• Object state change records:
========================================
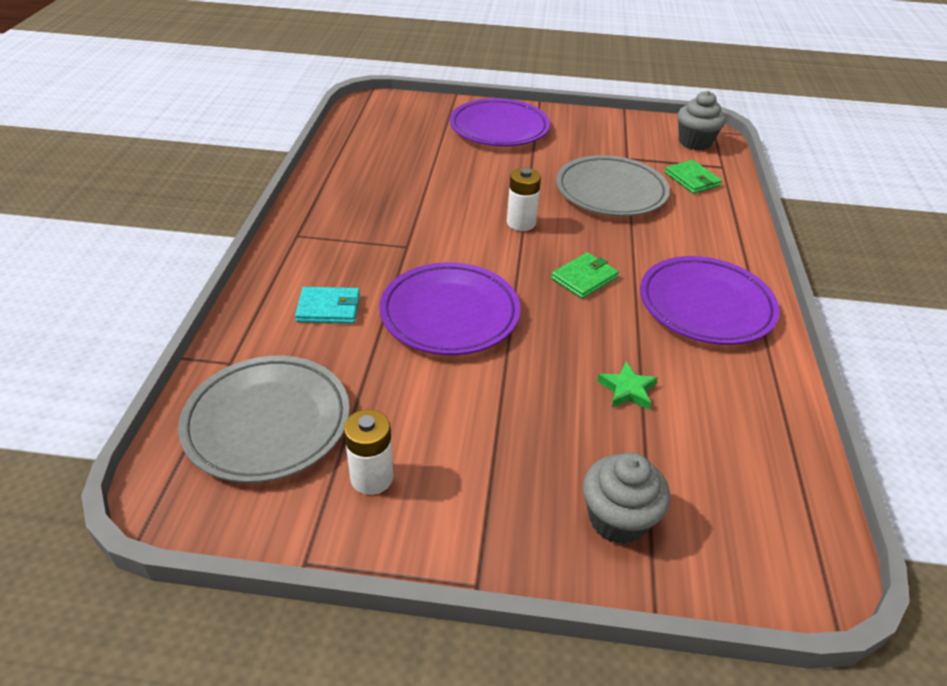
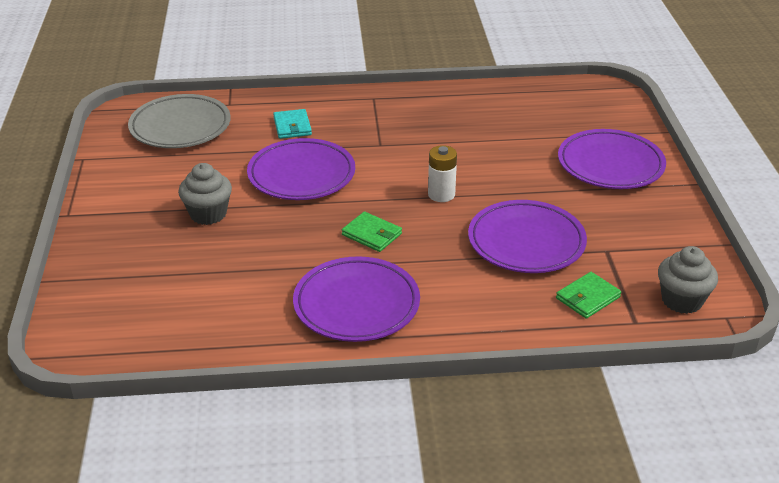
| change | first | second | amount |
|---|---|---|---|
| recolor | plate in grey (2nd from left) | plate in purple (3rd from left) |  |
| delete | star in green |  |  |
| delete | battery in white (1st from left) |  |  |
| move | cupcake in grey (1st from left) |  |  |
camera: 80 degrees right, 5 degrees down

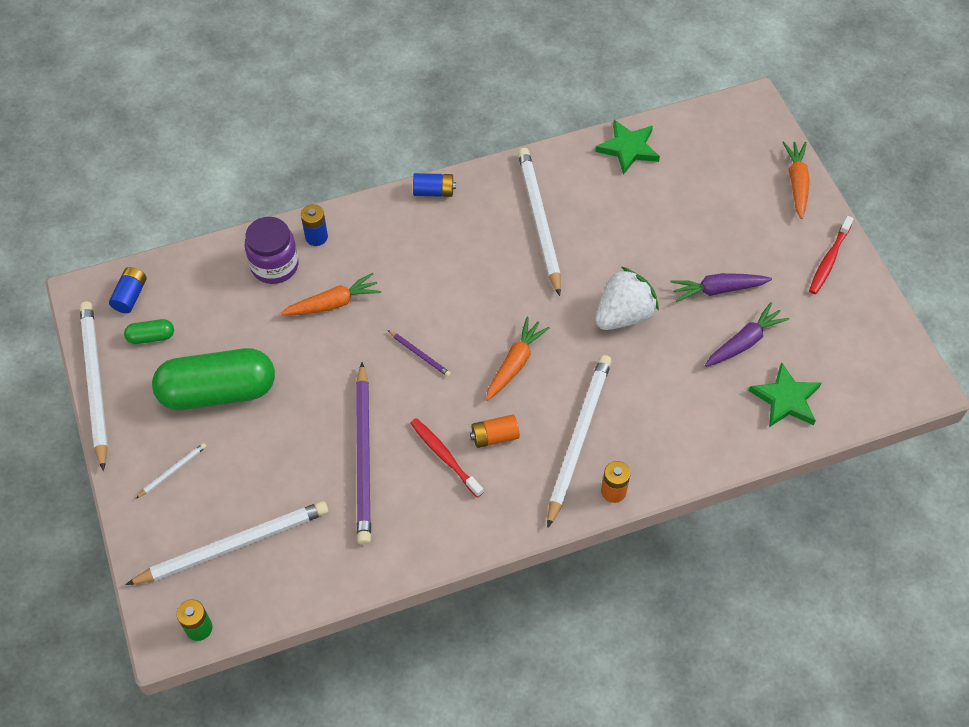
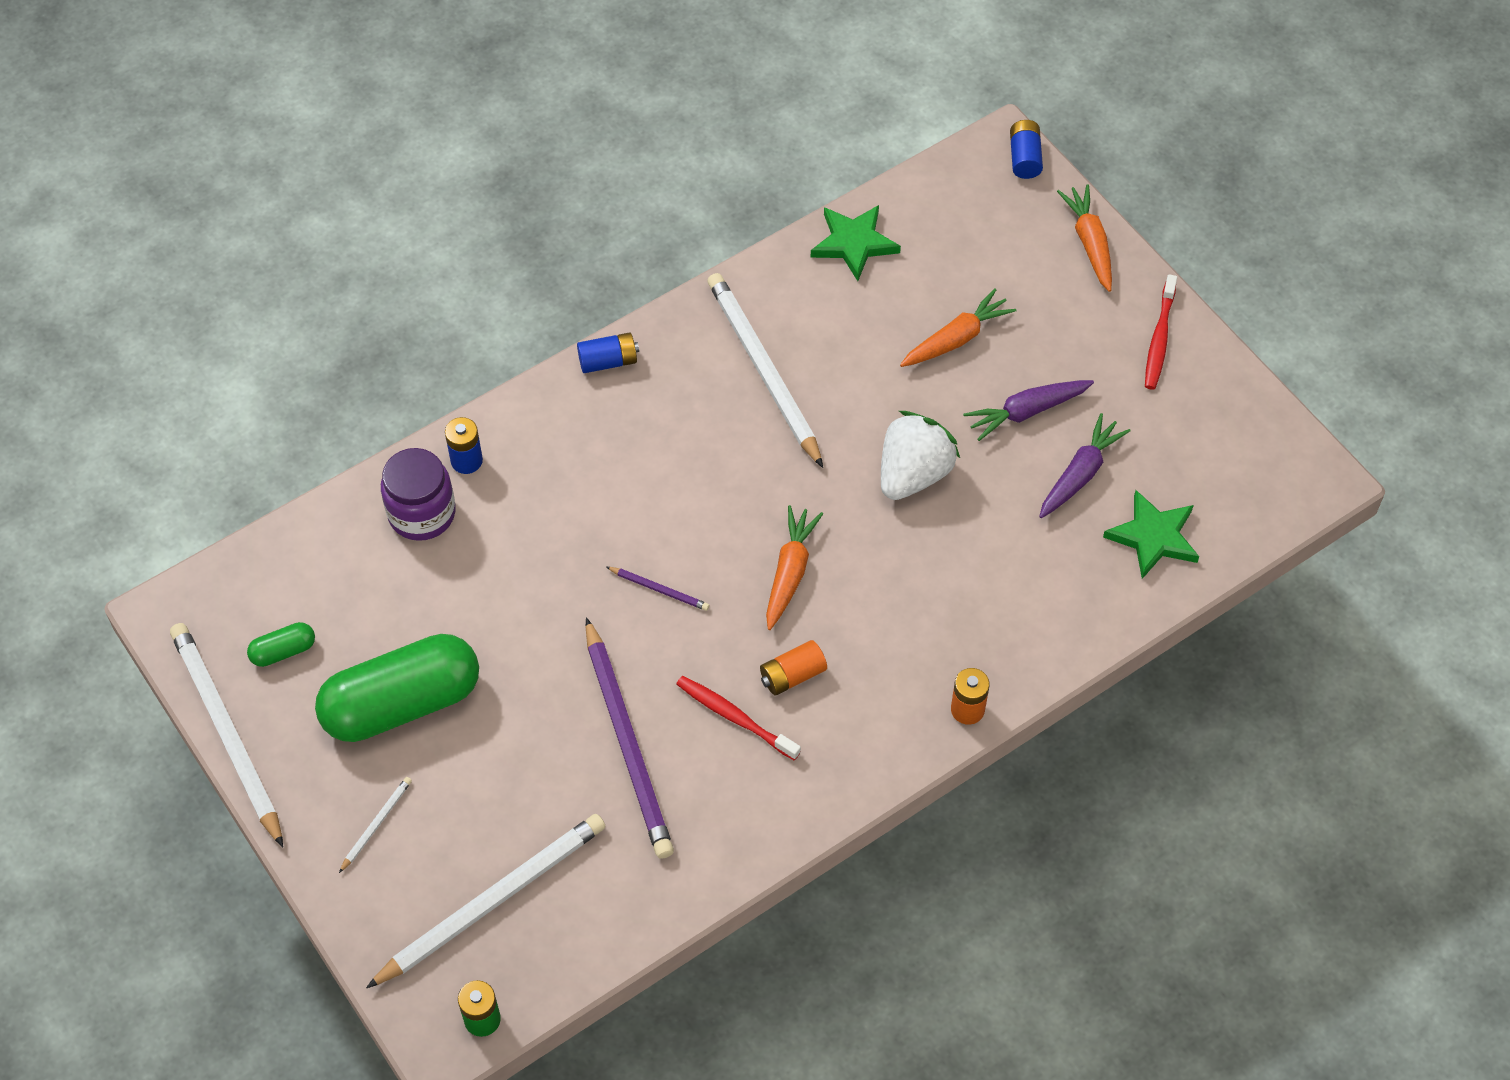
| change | first | second | amount |
|---|---|---|---|
| move | battery in blue (1st from left in the first image) | battery in blue (3rd from left) |  |
| move | carrot in orange (1st from left in the first image) | carrot in orange (2nd from left) |  |
| delete | pencil in white (5th from left) |  |  |
camera: 15 degrees left, 0 degrees up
========================================
• Description of the task: Without the pictures, return all the entries above exactly as they stand.

• Completed exercise:
| change | first | second | amount |
|---|---|---|---|
| recolor | plate in grey (2nd from left) | plate in purple (3rd from left) |  |
| delete | star in green |  |  |
| delete | battery in white (1st from left) |  |  |
| move | cupcake in grey (1st from left) |  |  |
camera: 80 degrees right, 5 degrees down

| change | first | second | amount |
|---|---|---|---|
| move | battery in blue (1st from left in the first image) | battery in blue (3rd from left) |  |
| move | carrot in orange (1st from left in the first image) | carrot in orange (2nd from left) |  |
| delete | pencil in white (5th from left) |  |  |
camera: 15 degrees left, 0 degrees up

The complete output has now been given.